Object tracking records
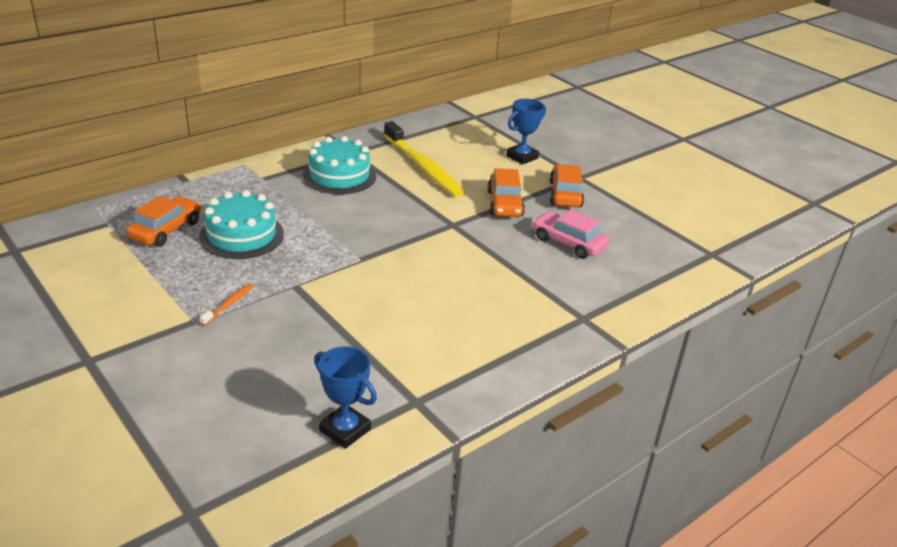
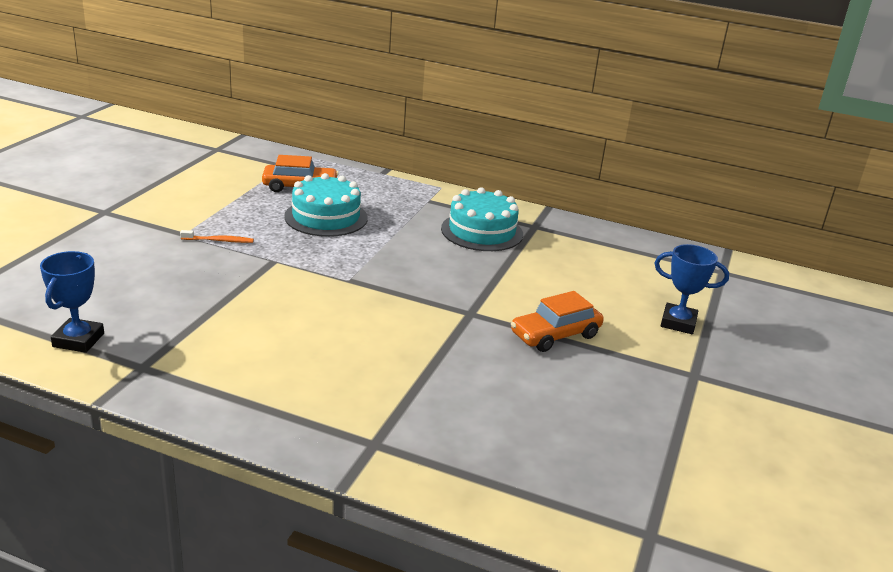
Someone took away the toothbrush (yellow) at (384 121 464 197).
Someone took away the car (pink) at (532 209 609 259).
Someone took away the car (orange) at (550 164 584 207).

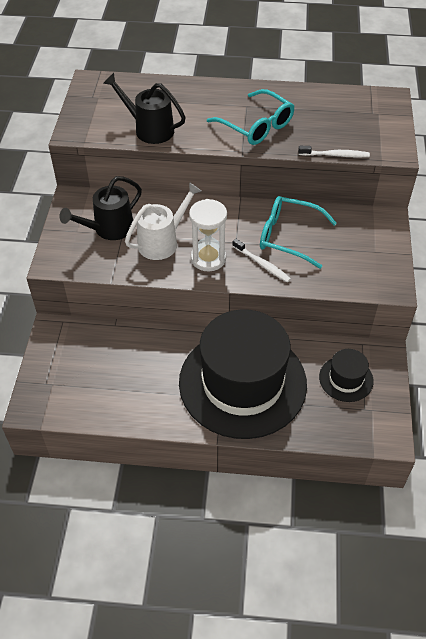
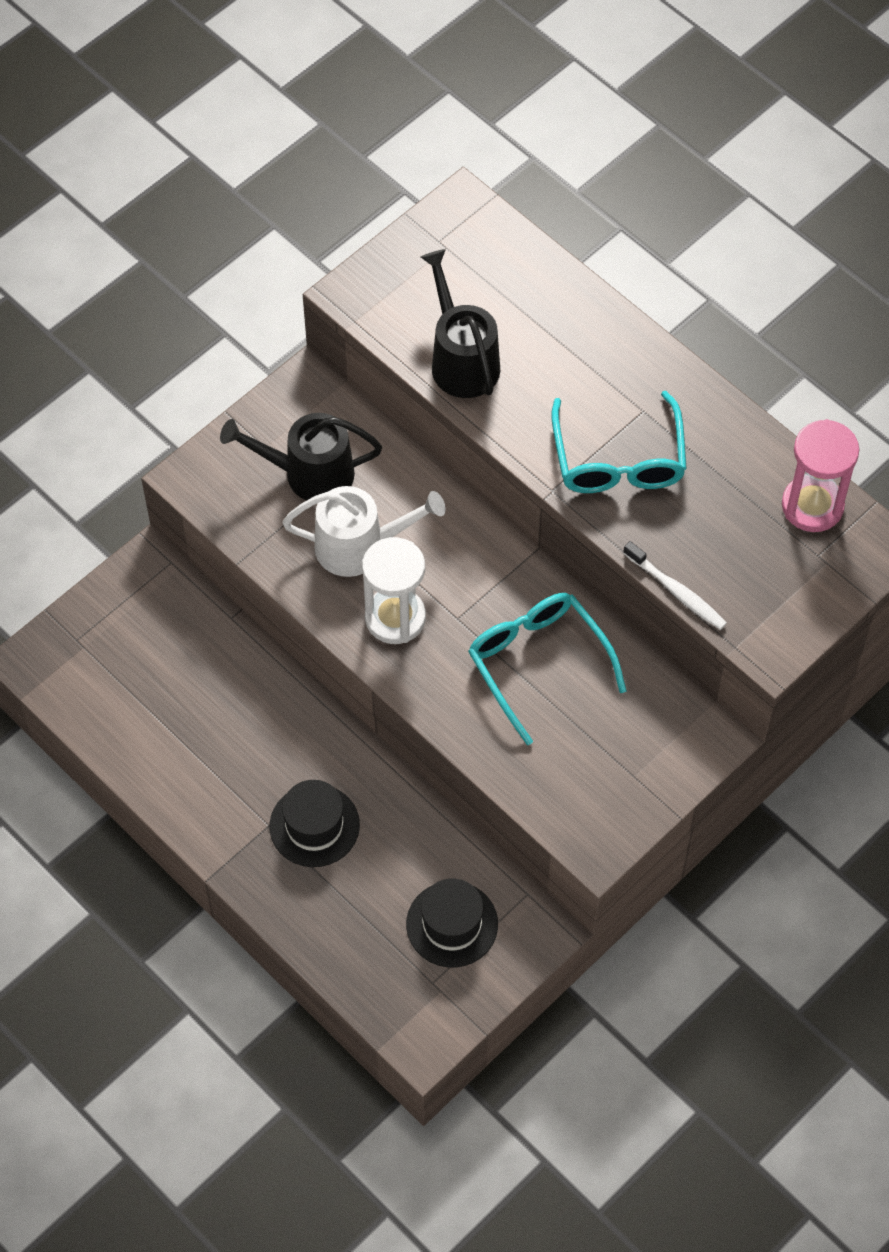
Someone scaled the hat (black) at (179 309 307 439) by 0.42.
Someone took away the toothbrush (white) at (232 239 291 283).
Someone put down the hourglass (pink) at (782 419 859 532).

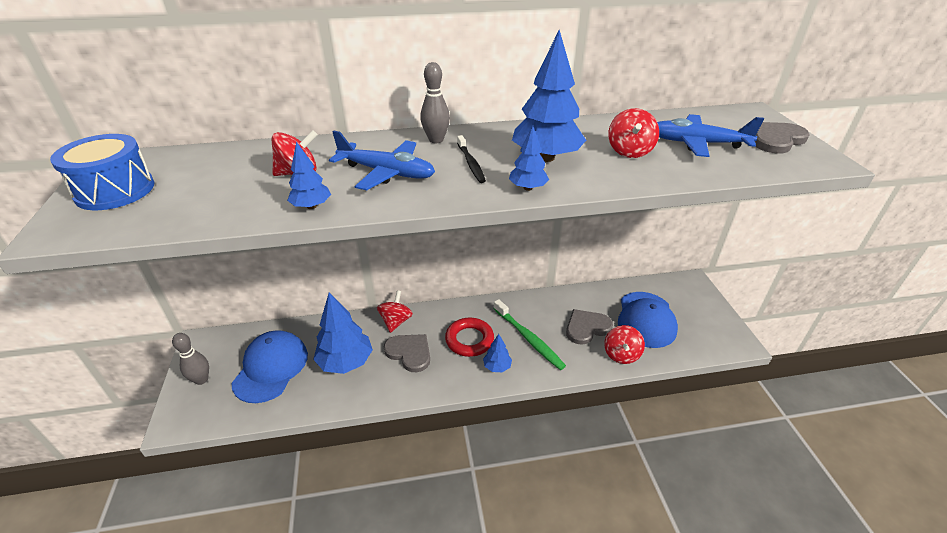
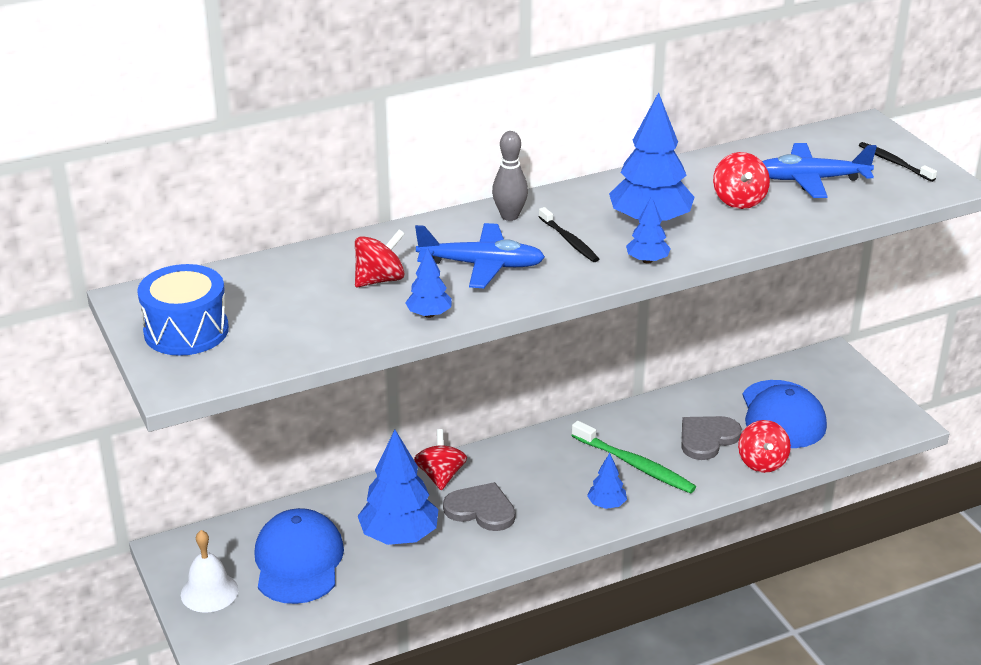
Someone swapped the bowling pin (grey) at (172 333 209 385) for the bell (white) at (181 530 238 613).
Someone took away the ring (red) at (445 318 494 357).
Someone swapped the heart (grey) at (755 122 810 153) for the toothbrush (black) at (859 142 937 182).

▶ _Exercise aim_: The result should hold only the lines from the line with "Someone took away the car (orange)" through the final line of the records above, copied exactly, with pictures left out.

▶ _Your solution_:
Someone took away the car (orange) at (550 164 584 207).

Someone scaled the hat (black) at (179 309 307 439) by 0.42.
Someone took away the toothbrush (white) at (232 239 291 283).
Someone put down the hourglass (pink) at (782 419 859 532).

Someone swapped the bowling pin (grey) at (172 333 209 385) for the bell (white) at (181 530 238 613).
Someone took away the ring (red) at (445 318 494 357).
Someone swapped the heart (grey) at (755 122 810 153) for the toothbrush (black) at (859 142 937 182).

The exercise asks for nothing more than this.